§ **Exercise inputs**:
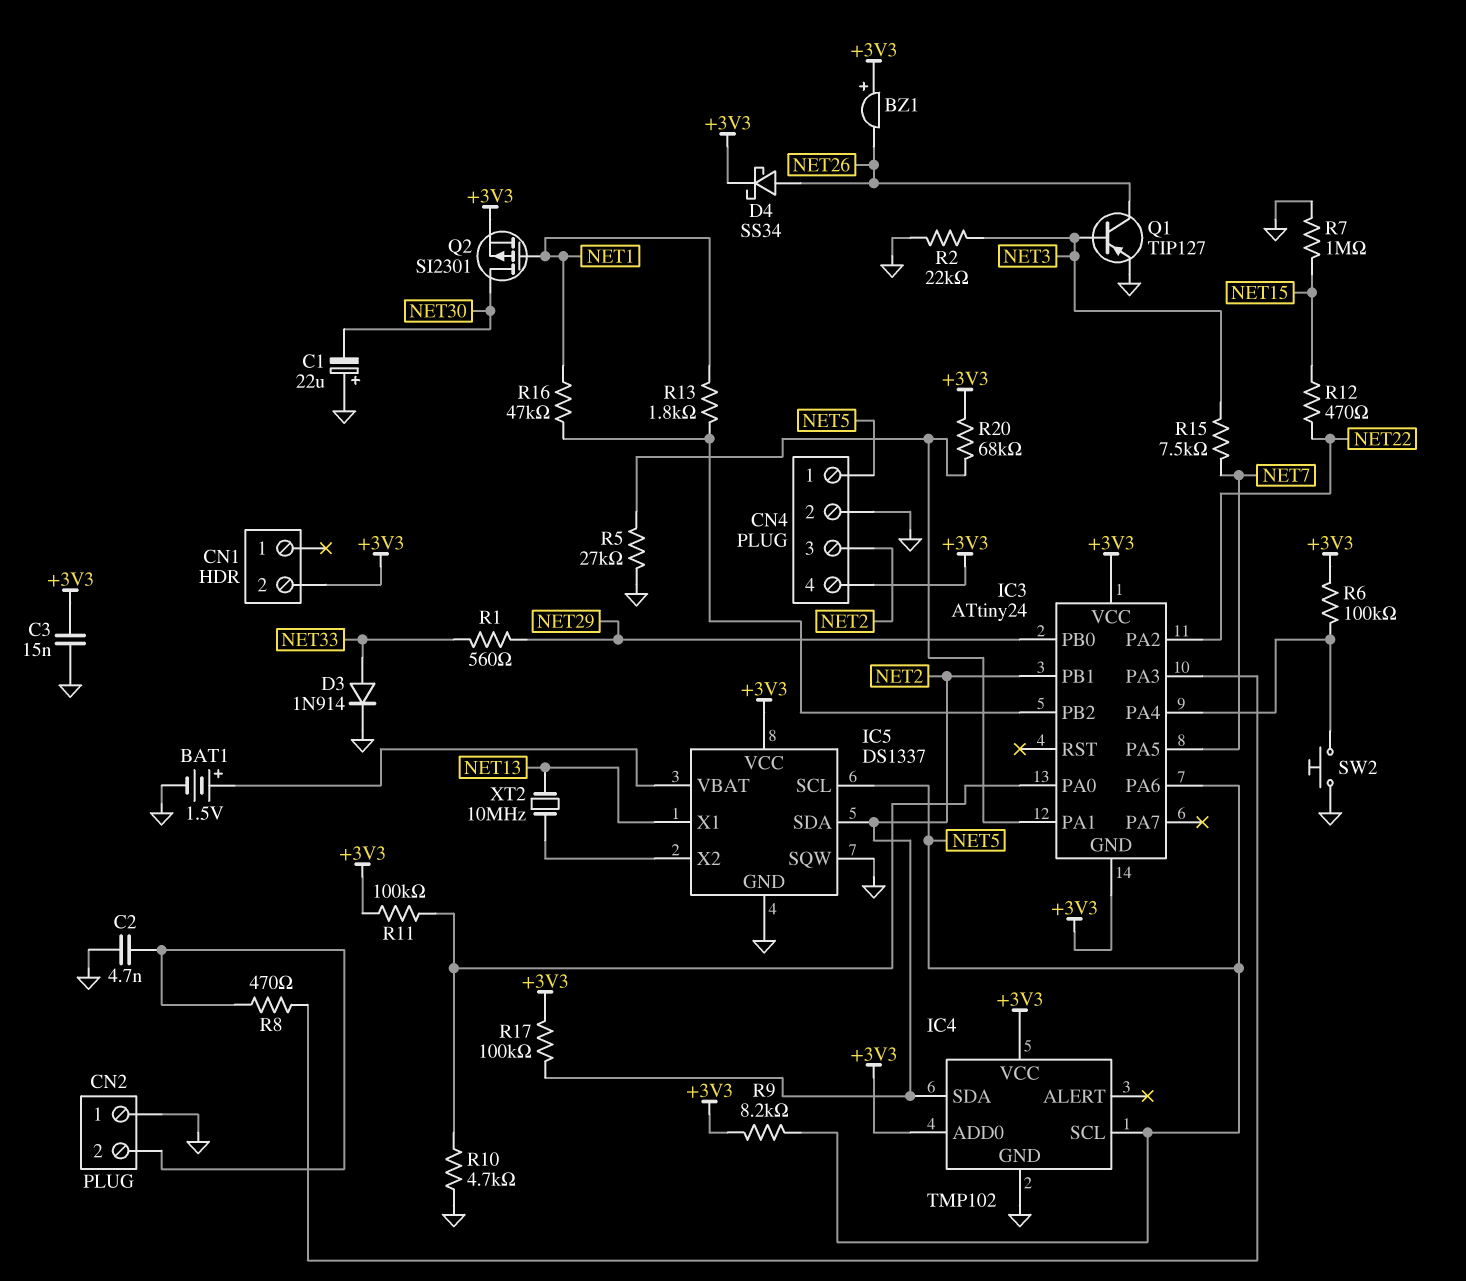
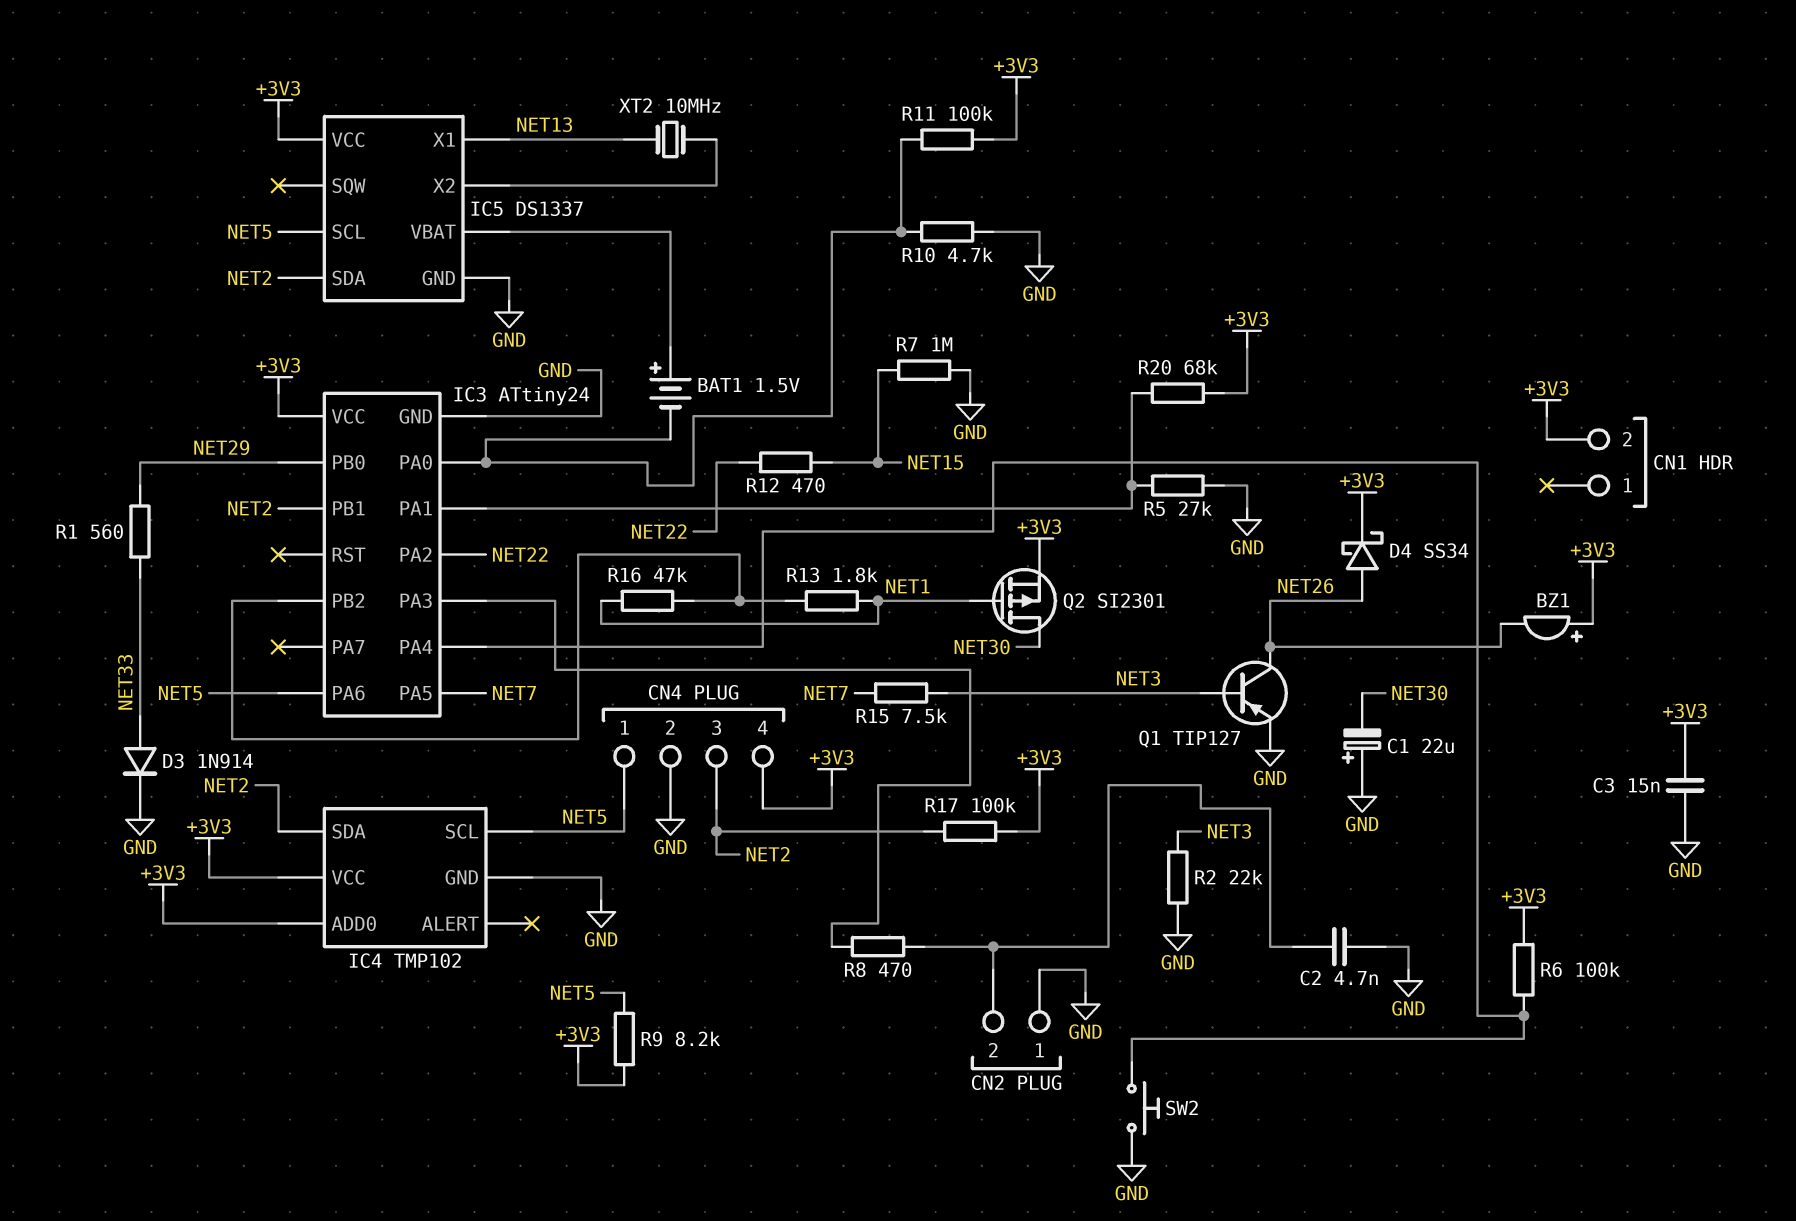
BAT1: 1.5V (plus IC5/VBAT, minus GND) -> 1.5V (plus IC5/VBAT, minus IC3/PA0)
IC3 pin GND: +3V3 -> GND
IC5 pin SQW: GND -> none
==
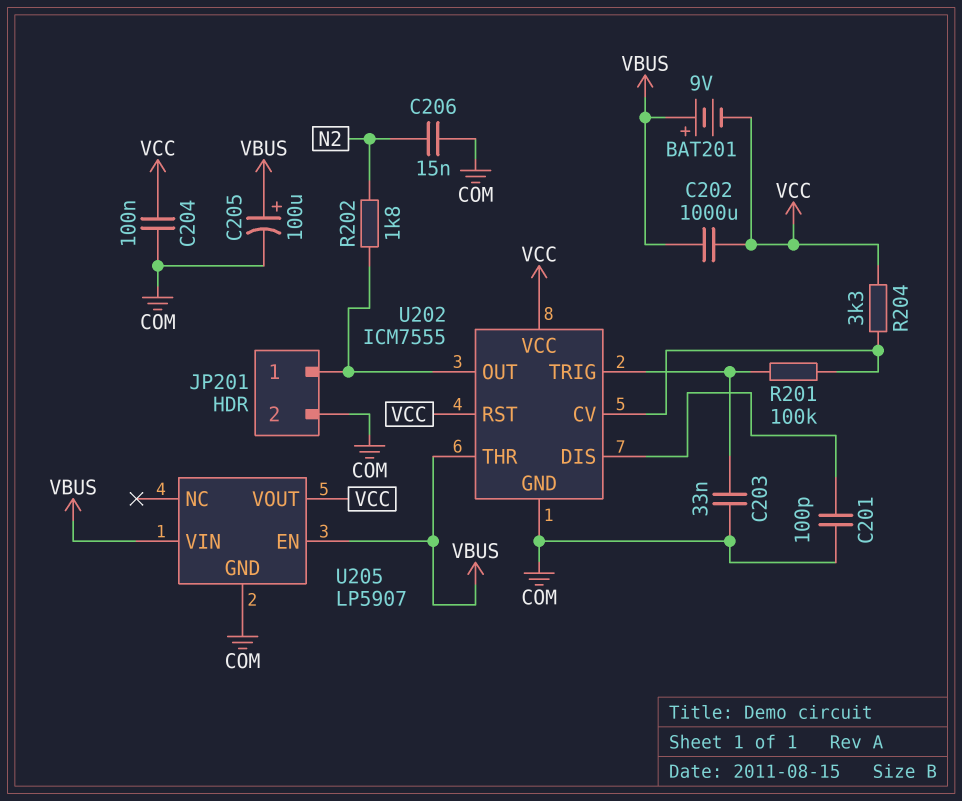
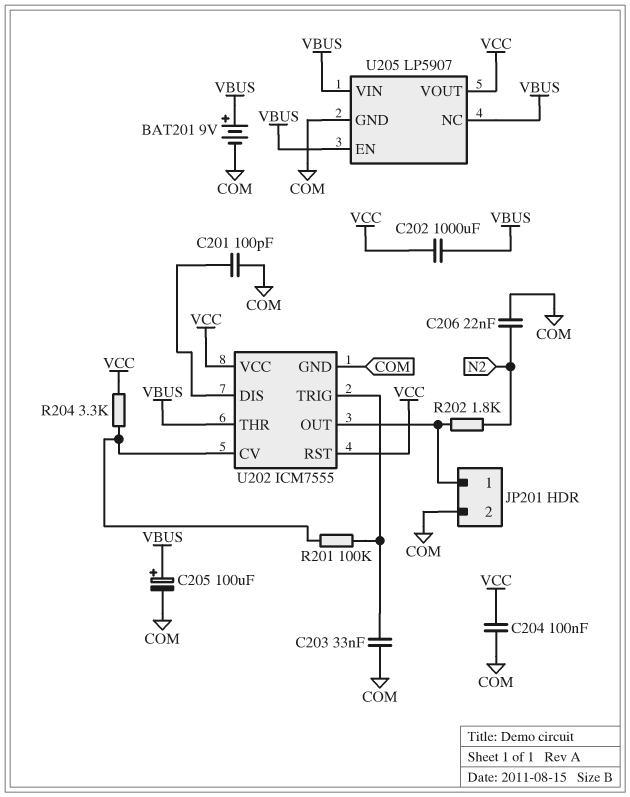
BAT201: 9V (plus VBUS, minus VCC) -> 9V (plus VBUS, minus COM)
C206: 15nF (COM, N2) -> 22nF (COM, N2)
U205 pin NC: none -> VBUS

§ **Description of the task**:
Reproduce the lines above, beginning at the line with "BAT1: 1.5V (plus" and stopping after the line with "IC5 pin SQW: GND -> none", exactly as they are.

§ **Written response**:
BAT1: 1.5V (plus IC5/VBAT, minus GND) -> 1.5V (plus IC5/VBAT, minus IC3/PA0)
IC3 pin GND: +3V3 -> GND
IC5 pin SQW: GND -> none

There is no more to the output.